* _Exercise_
Copy out the rows below word for word, from the first row through the row containing "green triangle: moved 2", including both of those rows.

* _Supplied information_
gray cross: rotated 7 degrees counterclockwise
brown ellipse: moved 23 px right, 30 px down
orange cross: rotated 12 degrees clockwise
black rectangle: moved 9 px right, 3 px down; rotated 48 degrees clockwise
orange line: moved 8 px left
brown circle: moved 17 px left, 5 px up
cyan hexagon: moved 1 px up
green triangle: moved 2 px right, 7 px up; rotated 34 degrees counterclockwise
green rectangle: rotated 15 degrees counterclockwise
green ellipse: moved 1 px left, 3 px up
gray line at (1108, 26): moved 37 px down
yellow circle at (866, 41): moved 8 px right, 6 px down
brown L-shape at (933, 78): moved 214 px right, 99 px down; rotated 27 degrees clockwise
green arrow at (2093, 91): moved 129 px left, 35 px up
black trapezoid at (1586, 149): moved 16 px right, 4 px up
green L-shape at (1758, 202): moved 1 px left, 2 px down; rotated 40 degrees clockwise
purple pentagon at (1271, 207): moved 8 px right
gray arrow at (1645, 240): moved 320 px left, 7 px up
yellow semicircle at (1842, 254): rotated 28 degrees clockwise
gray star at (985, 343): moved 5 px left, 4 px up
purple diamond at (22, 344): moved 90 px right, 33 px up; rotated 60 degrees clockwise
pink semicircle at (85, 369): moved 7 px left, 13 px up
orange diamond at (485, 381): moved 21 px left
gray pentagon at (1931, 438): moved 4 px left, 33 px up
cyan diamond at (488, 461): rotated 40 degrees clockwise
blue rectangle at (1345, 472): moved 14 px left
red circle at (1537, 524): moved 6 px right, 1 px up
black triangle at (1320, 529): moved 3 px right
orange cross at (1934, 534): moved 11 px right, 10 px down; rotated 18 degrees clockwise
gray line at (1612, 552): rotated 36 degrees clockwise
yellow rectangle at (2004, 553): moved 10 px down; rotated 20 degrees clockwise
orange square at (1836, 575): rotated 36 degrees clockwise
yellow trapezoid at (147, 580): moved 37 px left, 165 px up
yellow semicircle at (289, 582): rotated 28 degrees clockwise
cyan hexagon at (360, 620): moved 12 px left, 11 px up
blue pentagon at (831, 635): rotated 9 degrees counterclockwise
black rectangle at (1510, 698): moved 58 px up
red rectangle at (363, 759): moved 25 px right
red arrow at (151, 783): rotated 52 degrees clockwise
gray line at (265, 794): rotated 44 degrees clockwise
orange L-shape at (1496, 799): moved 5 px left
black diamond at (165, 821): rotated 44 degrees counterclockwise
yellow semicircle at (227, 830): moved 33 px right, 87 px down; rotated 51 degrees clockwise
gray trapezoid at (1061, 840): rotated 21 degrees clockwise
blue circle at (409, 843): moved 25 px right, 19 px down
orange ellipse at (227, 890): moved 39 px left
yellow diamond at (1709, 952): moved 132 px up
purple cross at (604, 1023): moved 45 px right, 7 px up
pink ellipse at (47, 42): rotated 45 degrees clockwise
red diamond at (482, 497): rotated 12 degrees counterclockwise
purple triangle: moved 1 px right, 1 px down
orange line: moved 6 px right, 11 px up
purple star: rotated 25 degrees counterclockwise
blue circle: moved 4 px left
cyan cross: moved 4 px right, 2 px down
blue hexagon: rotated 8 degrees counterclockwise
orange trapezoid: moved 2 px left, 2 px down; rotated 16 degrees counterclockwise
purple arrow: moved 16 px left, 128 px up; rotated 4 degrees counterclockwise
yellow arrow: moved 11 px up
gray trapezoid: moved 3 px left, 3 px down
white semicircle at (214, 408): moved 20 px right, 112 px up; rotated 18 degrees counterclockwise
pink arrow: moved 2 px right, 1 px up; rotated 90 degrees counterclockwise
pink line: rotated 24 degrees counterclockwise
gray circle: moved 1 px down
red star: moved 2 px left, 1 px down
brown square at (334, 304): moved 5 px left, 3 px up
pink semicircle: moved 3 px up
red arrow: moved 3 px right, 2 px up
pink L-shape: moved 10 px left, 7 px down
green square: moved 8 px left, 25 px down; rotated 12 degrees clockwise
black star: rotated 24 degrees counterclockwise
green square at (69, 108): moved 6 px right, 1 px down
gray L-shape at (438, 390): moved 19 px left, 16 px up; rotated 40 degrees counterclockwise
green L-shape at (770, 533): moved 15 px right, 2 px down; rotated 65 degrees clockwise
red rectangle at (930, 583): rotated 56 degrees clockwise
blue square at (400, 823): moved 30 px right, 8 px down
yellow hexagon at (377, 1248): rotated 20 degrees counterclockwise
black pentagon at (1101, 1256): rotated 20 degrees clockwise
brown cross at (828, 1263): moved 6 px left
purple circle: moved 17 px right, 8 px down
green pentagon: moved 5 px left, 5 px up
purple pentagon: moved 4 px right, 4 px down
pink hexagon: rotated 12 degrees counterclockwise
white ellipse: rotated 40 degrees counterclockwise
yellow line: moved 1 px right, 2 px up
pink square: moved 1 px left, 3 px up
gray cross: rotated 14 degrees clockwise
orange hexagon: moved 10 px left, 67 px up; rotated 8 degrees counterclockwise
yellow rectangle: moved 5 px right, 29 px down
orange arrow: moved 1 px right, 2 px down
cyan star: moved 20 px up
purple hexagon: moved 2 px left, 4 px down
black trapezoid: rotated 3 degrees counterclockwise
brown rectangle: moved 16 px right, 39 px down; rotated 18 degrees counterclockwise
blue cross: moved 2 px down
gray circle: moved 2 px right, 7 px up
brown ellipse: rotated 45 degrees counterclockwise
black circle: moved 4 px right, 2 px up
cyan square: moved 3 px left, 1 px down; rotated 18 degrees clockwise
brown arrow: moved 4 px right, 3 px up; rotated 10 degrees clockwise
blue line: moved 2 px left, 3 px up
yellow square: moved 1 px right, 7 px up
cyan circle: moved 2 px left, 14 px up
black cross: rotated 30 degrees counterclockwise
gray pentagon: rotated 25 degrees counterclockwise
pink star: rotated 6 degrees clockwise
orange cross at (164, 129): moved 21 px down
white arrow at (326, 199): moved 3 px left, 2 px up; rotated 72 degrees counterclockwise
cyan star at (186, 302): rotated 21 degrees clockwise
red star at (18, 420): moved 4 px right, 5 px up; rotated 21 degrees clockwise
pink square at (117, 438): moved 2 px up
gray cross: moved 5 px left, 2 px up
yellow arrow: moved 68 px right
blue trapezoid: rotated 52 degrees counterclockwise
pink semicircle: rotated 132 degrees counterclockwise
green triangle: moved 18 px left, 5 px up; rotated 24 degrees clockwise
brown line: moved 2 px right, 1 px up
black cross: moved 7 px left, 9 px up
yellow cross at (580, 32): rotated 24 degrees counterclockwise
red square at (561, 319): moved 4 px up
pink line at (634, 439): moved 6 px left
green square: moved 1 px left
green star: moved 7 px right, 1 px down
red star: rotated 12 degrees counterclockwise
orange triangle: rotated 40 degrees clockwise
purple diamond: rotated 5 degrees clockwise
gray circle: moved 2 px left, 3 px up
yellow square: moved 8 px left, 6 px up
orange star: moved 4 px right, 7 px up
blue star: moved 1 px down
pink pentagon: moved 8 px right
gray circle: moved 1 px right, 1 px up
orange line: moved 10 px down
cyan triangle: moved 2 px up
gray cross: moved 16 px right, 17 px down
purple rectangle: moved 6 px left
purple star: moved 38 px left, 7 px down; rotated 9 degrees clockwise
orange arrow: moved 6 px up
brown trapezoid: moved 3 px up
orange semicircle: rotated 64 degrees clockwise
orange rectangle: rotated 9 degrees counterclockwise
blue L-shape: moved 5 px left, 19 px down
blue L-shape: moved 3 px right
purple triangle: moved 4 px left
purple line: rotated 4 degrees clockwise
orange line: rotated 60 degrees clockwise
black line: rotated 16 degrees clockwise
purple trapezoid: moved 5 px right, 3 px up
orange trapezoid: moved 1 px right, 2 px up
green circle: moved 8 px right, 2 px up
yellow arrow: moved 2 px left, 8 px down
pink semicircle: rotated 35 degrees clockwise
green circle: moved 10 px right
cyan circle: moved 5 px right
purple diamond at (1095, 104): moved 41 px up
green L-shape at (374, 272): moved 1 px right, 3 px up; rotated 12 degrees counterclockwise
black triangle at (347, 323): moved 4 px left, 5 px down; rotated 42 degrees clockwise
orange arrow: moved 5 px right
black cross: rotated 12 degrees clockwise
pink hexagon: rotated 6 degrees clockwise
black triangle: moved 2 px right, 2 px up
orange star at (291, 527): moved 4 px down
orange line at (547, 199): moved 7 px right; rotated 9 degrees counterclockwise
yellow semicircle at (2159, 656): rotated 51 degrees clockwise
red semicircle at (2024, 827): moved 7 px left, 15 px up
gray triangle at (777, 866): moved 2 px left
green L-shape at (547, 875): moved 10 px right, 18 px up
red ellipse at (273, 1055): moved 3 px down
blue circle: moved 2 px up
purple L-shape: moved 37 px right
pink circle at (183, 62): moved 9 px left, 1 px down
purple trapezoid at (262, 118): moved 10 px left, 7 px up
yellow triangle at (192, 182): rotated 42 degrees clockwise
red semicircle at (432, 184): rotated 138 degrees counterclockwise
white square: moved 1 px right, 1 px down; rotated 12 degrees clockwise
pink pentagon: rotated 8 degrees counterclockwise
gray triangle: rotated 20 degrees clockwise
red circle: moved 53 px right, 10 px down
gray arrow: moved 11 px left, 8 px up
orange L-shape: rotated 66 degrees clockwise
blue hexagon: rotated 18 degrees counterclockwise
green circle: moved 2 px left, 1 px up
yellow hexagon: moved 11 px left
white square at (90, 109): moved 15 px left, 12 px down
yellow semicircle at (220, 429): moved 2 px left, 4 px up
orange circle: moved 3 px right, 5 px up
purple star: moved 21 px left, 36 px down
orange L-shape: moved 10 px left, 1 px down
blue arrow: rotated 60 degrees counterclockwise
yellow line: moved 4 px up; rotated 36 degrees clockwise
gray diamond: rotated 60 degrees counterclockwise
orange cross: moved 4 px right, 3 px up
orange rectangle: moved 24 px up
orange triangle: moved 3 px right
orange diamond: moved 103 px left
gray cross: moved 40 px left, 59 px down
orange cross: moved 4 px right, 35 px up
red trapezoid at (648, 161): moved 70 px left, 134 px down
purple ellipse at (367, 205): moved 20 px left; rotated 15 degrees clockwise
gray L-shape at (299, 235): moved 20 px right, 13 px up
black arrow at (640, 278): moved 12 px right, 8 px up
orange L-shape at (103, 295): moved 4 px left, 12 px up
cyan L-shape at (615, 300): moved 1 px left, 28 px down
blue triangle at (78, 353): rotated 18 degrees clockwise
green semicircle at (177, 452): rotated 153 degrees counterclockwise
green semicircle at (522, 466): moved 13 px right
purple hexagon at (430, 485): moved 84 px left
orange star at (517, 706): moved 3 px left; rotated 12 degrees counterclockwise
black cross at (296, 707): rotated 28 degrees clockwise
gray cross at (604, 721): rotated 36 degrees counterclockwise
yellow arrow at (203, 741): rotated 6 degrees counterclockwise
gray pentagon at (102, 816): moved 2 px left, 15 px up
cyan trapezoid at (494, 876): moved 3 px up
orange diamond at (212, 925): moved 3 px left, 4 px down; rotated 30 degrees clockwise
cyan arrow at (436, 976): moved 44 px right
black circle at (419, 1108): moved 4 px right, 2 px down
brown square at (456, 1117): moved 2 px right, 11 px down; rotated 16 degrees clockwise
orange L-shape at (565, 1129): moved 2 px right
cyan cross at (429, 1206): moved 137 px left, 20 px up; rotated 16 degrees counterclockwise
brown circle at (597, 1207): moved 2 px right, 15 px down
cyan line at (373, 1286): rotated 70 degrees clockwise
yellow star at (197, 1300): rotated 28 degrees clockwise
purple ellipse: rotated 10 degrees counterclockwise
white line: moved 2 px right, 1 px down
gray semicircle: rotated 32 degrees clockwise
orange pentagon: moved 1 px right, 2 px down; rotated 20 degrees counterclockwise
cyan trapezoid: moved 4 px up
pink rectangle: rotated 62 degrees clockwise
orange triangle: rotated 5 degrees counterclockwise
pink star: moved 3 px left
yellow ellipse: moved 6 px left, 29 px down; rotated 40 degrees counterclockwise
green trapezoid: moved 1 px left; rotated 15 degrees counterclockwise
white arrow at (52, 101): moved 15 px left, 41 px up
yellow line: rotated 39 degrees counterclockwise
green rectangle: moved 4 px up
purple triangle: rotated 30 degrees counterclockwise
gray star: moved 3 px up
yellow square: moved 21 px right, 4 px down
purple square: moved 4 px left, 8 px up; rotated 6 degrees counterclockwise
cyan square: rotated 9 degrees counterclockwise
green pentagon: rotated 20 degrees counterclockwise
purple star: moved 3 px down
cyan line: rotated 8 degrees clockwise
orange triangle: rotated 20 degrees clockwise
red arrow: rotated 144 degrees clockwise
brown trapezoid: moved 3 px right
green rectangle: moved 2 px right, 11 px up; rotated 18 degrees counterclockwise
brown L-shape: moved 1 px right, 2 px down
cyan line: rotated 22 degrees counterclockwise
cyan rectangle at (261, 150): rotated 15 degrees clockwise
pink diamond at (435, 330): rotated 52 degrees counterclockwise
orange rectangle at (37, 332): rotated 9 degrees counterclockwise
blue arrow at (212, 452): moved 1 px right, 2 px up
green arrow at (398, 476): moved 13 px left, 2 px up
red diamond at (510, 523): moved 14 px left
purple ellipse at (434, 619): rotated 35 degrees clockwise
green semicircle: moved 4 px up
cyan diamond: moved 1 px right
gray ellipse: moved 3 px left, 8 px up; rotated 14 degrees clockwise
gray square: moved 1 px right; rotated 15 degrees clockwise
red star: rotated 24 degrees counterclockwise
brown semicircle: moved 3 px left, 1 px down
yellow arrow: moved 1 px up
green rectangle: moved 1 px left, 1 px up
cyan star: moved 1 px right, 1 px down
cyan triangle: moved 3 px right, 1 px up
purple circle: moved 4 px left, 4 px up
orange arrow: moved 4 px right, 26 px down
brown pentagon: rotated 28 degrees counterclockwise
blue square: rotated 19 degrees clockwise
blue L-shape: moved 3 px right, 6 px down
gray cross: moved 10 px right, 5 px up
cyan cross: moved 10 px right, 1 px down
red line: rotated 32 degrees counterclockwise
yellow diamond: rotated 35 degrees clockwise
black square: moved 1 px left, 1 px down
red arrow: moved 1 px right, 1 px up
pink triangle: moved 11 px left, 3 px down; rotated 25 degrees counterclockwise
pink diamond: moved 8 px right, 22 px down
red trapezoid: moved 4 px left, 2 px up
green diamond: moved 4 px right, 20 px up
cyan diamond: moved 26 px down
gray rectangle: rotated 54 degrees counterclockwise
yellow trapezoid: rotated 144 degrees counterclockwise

* _The completed task_
gray cross: rotated 7 degrees counterclockwise
brown ellipse: moved 23 px right, 30 px down
orange cross: rotated 12 degrees clockwise
black rectangle: moved 9 px right, 3 px down; rotated 48 degrees clockwise
orange line: moved 8 px left
brown circle: moved 17 px left, 5 px up
cyan hexagon: moved 1 px up
green triangle: moved 2 px right, 7 px up; rotated 34 degrees counterclockwise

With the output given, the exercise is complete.